No pictures, please. Copy exactly the lines from the one with "R14: 22k (DAC, VC) -> 680 (DAC, VC)" through the final line below.

####

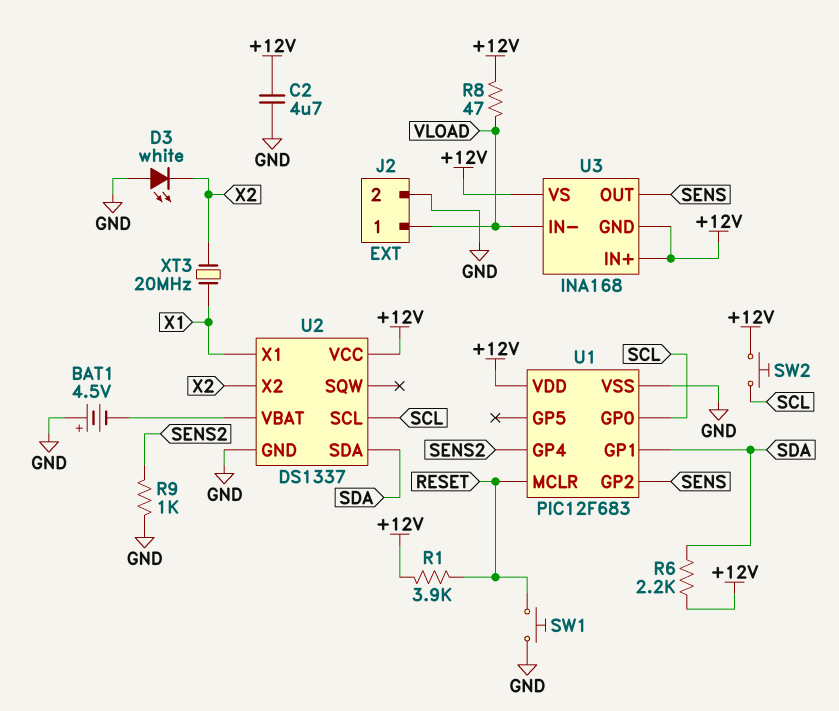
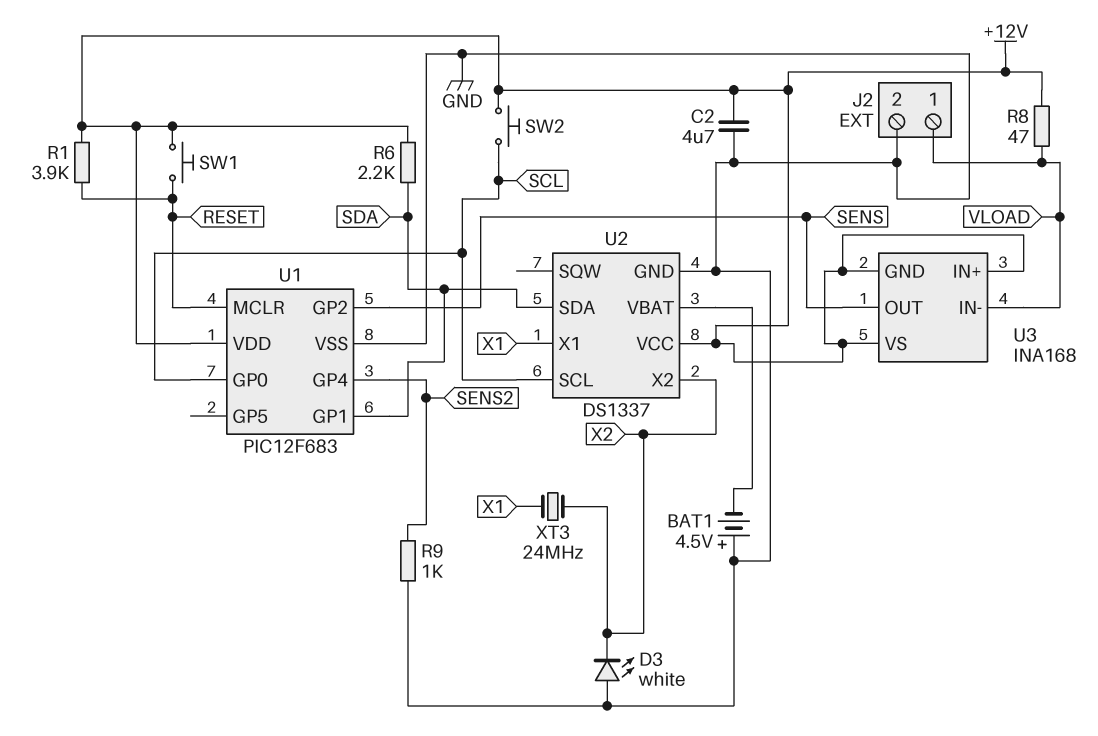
SW1: button (GND, RESET) -> button (+12V, RESET)
XT3: 20MHz (X1, X2) -> 24MHz (X1, X2)

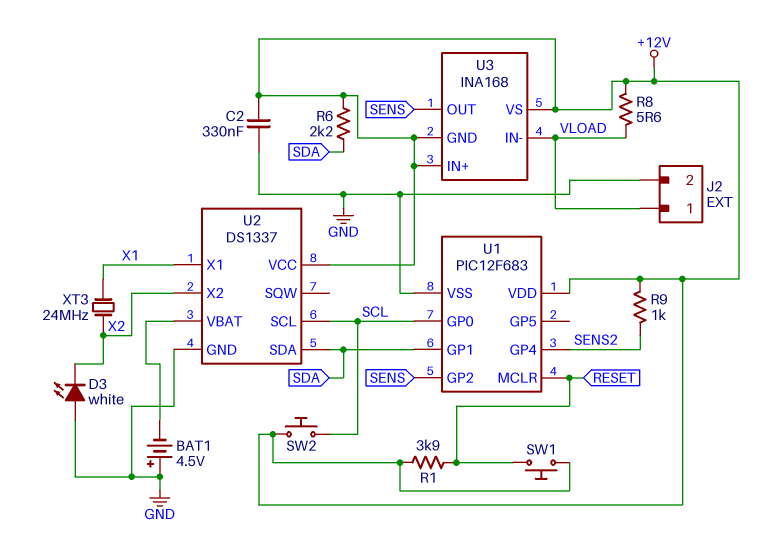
C2: 4.7uF (+12V, GND) -> 330nF (+12V, GND)
R8: 47 (+12V, VLOAD) -> 5.6 (+12V, VLOAD)
R9: 1k (GND, SENS2) -> 1k (+12V, SENS2)

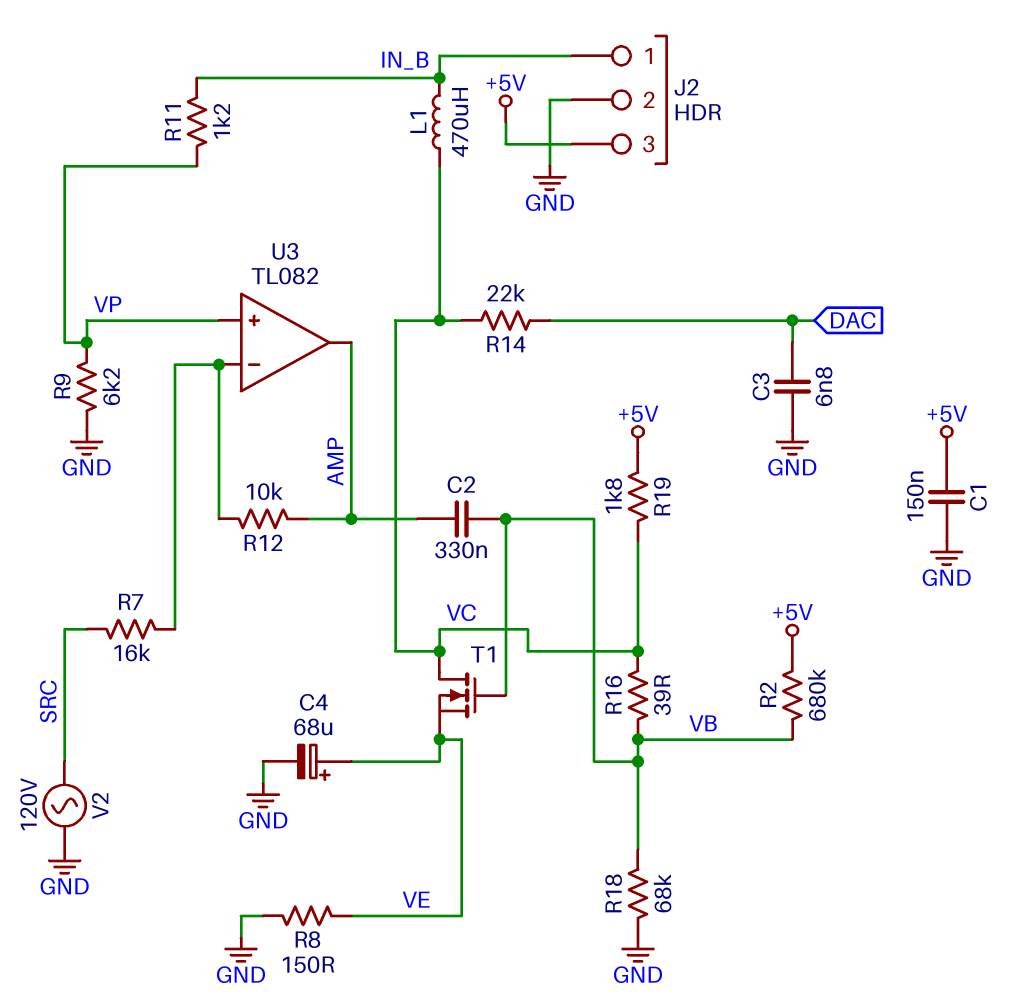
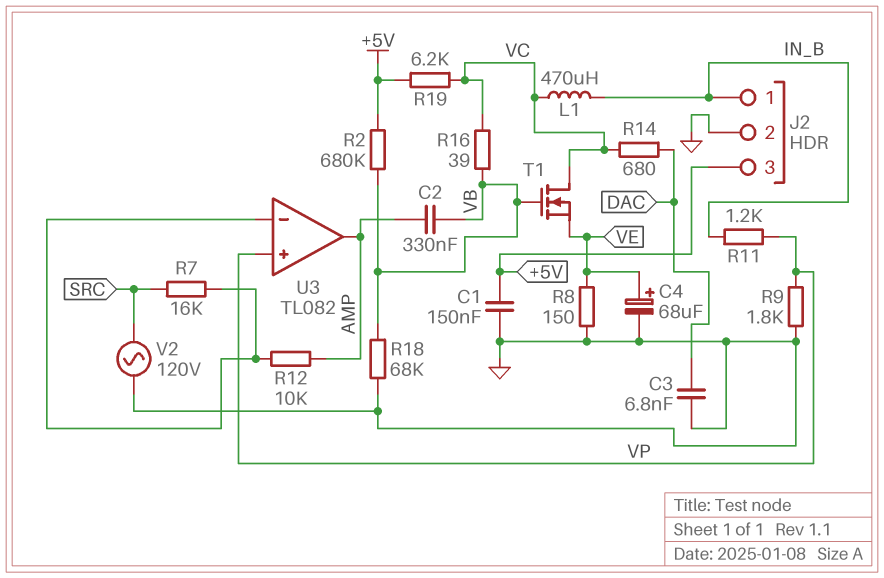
R9: 6.2k (GND, VP) -> 1.8k (GND, VP)
R14: 22k (DAC, VC) -> 680 (DAC, VC)
R19: 1.8k (+5V, VC) -> 6.2k (+5V, VC)

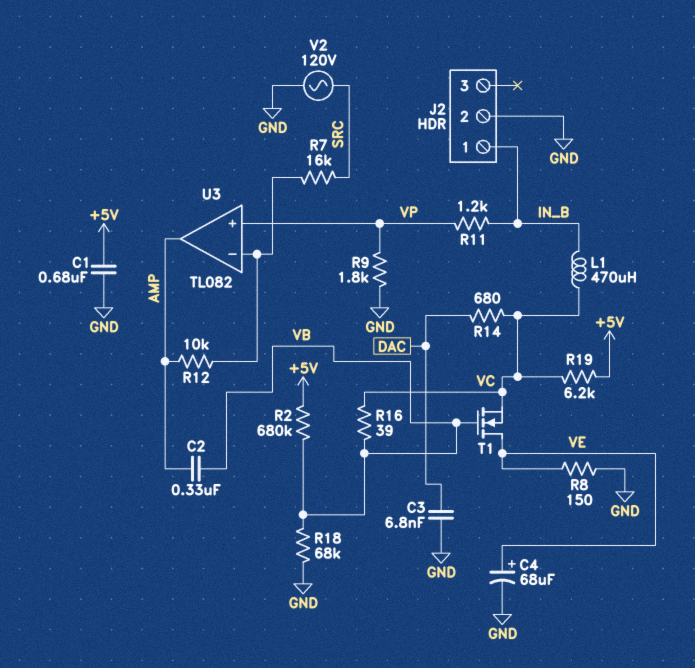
C1: 150nF (+5V, GND) -> 680nF (+5V, GND)
J2 pin 3: +5V -> none
T1: NMOS (G VB, D VC, S VE) -> NMOS (G VB, D VE, S VC)

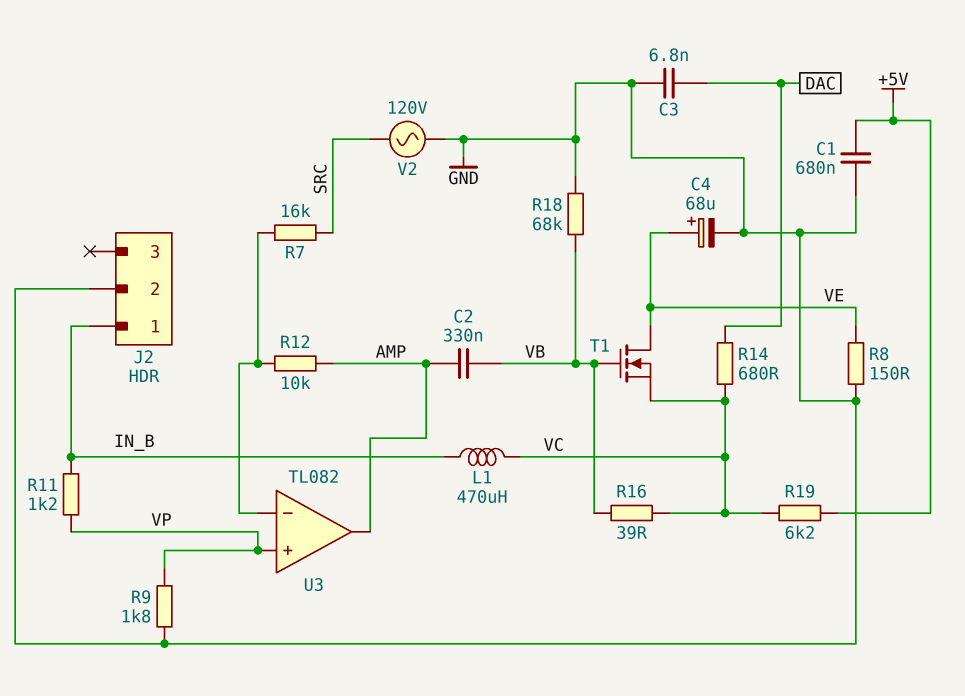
R2: 680k (+5V, VB) -> none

####

● **WRITTEN RESPONSE**:
R14: 22k (DAC, VC) -> 680 (DAC, VC)
R19: 1.8k (+5V, VC) -> 6.2k (+5V, VC)

C1: 150nF (+5V, GND) -> 680nF (+5V, GND)
J2 pin 3: +5V -> none
T1: NMOS (G VB, D VC, S VE) -> NMOS (G VB, D VE, S VC)

R2: 680k (+5V, VB) -> none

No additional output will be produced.